Object state change records
::::::::
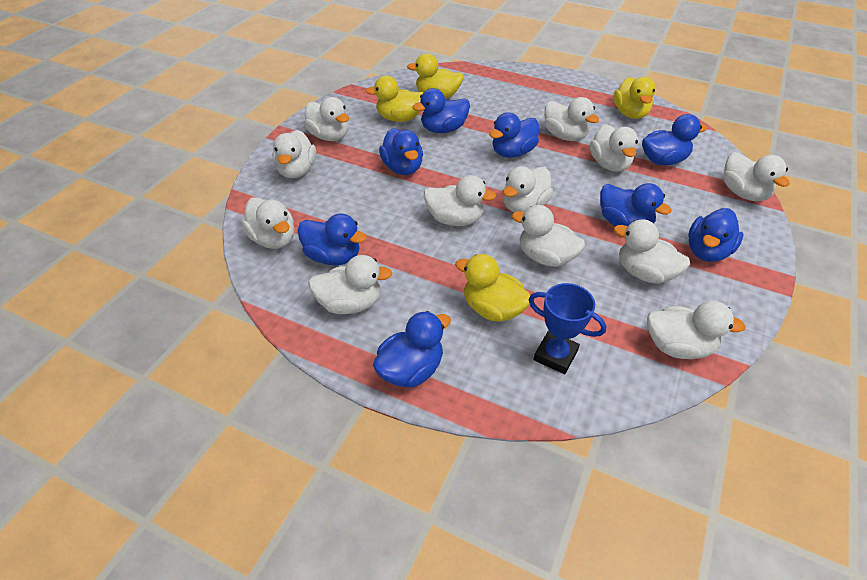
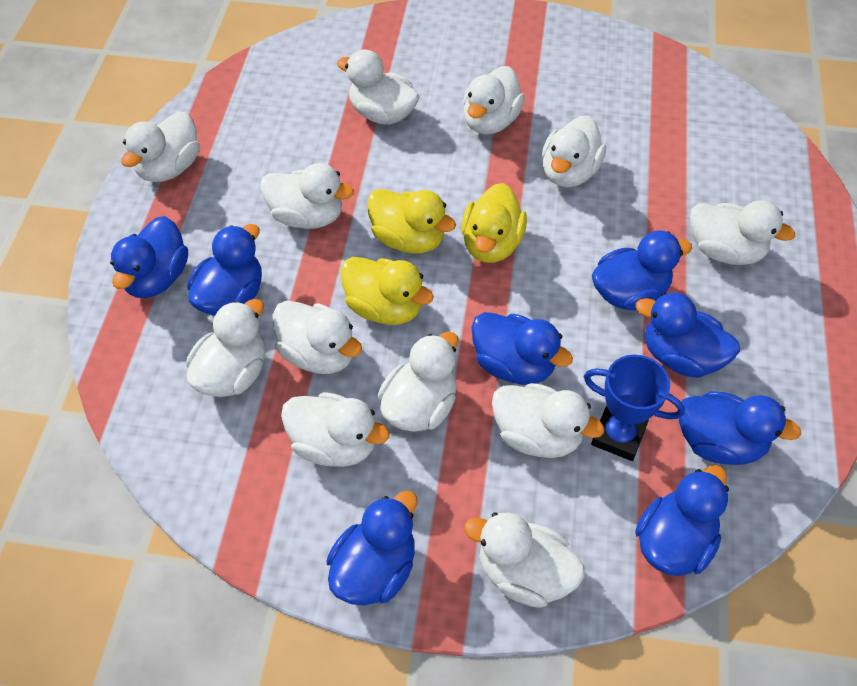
yellow duck: 4 -> 3

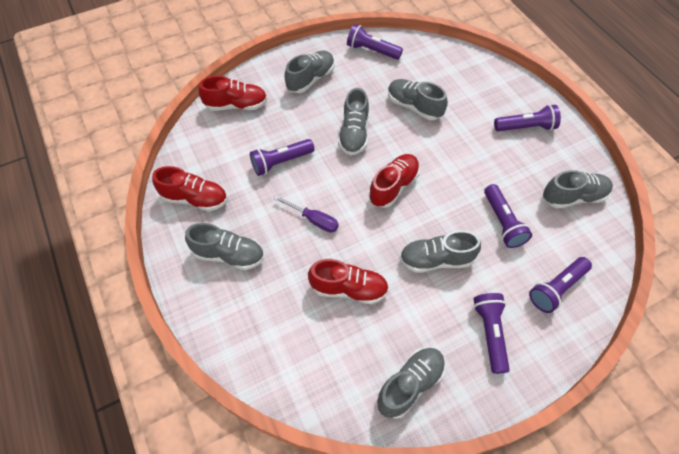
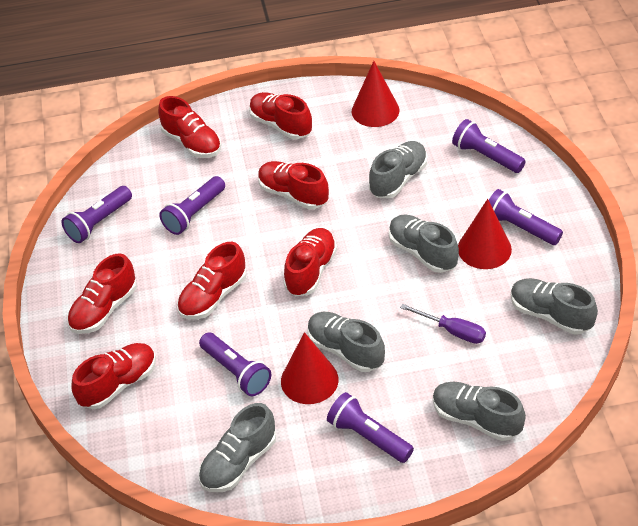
grey shoe: 7 -> 6
red cone: 0 -> 3
red shoe: 4 -> 7

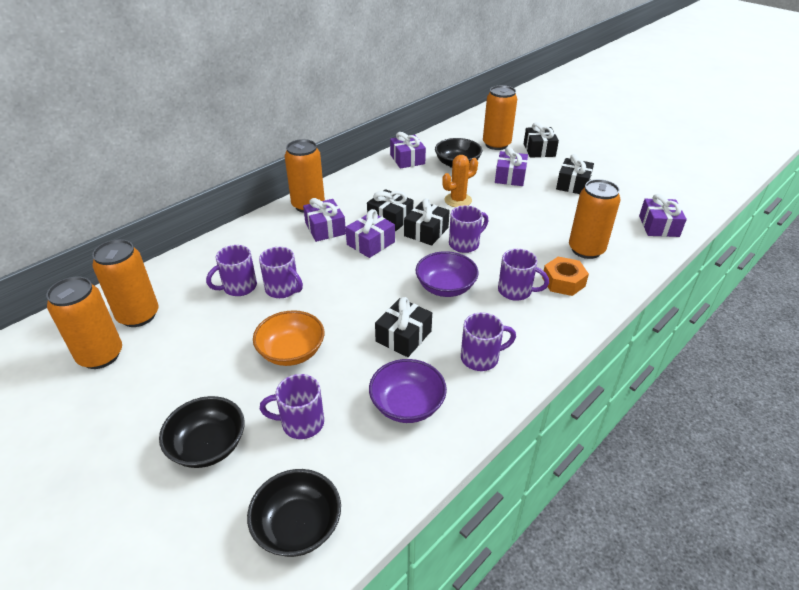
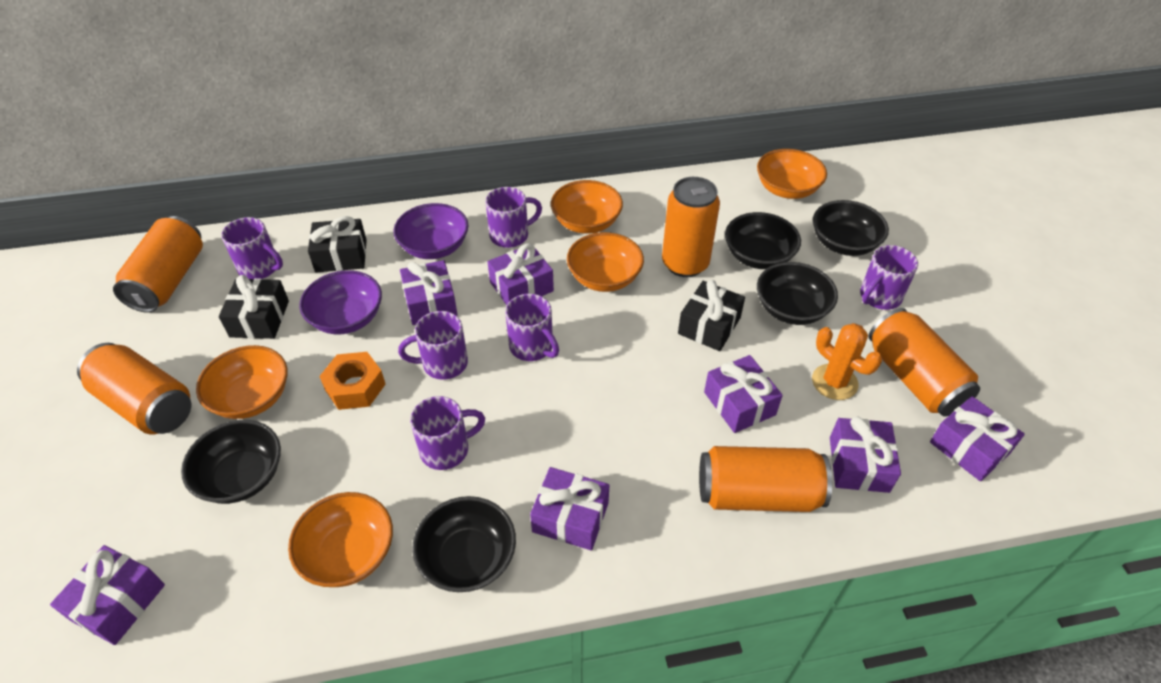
black bowl: 3 -> 5
black gift: 5 -> 3
orange bowl: 1 -> 5
purple gift: 5 -> 7

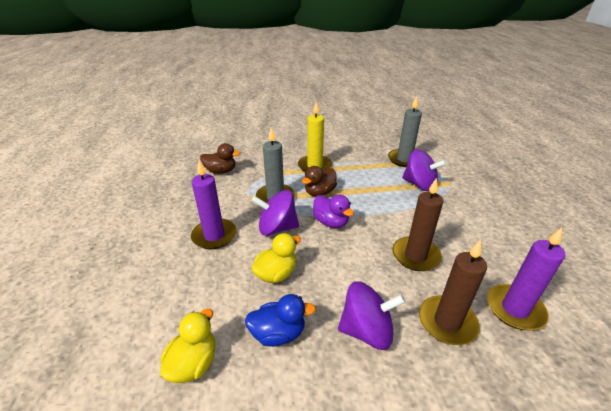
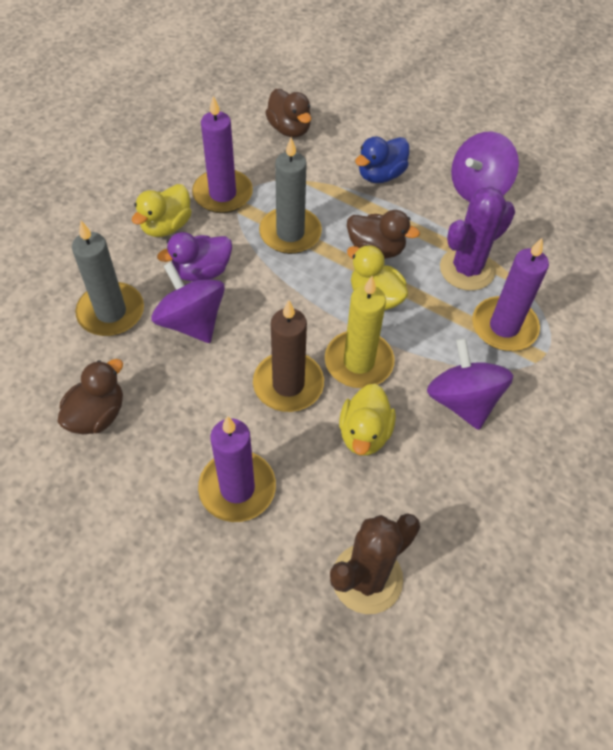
brown cactus: 0 -> 1
brown candle: 2 -> 1
brown duck: 2 -> 3
purple cactus: 0 -> 1
purple candle: 2 -> 3
yellow duck: 2 -> 3

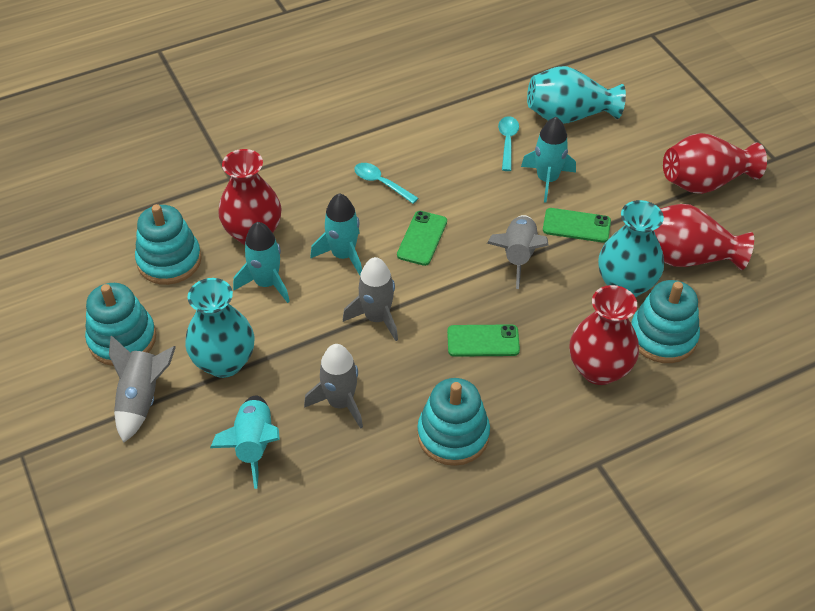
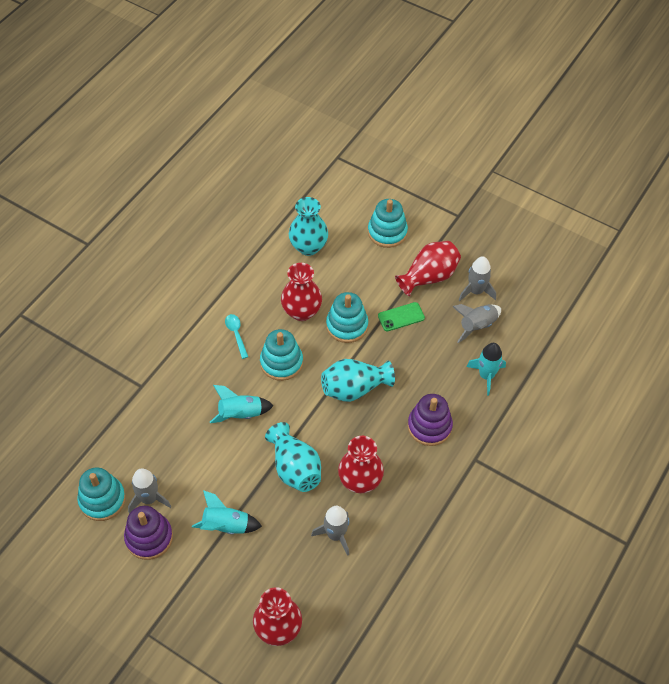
green phone: 3 -> 1
purple stacking toy: 0 -> 2
turquoise rocket: 4 -> 3
turquoise spoon: 2 -> 1

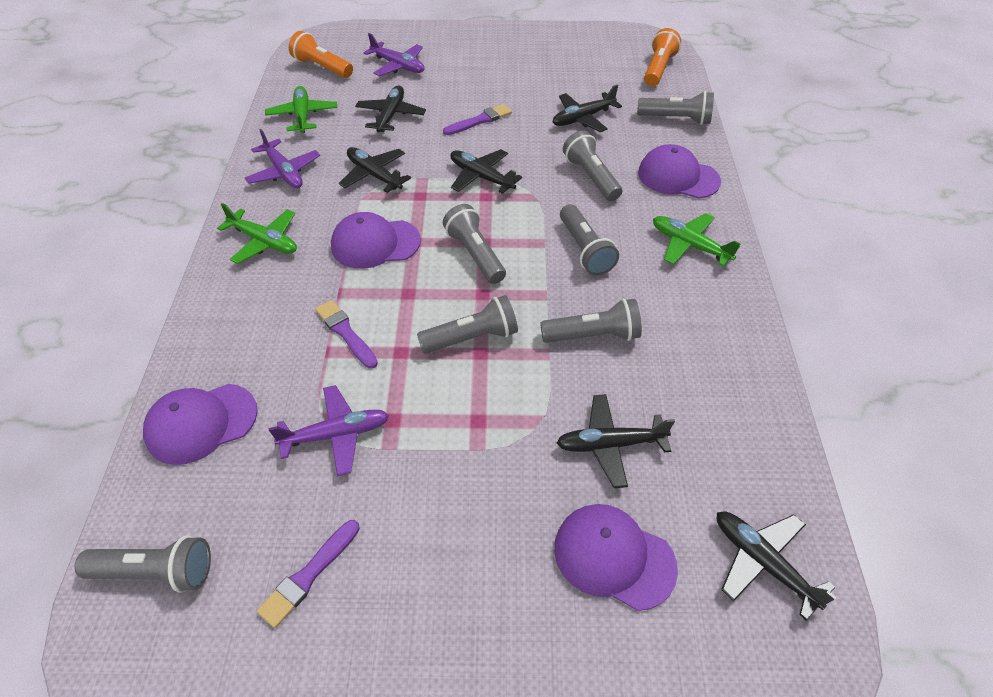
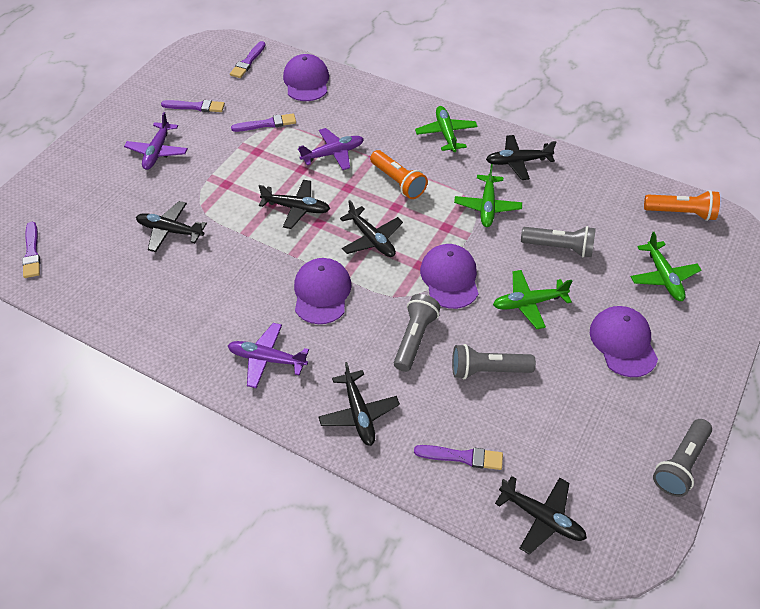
green plane: 3 -> 4
grey flashlight: 7 -> 4
purple brush: 3 -> 5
::::::::
Could you return exactly the lines starting with the one that contains "green phone: 3 -> 1" and ending with the last line of the data above? Leave the pictures out.

- RESULT OF THE TASK -
green phone: 3 -> 1
purple stacking toy: 0 -> 2
turquoise rocket: 4 -> 3
turquoise spoon: 2 -> 1

green plane: 3 -> 4
grey flashlight: 7 -> 4
purple brush: 3 -> 5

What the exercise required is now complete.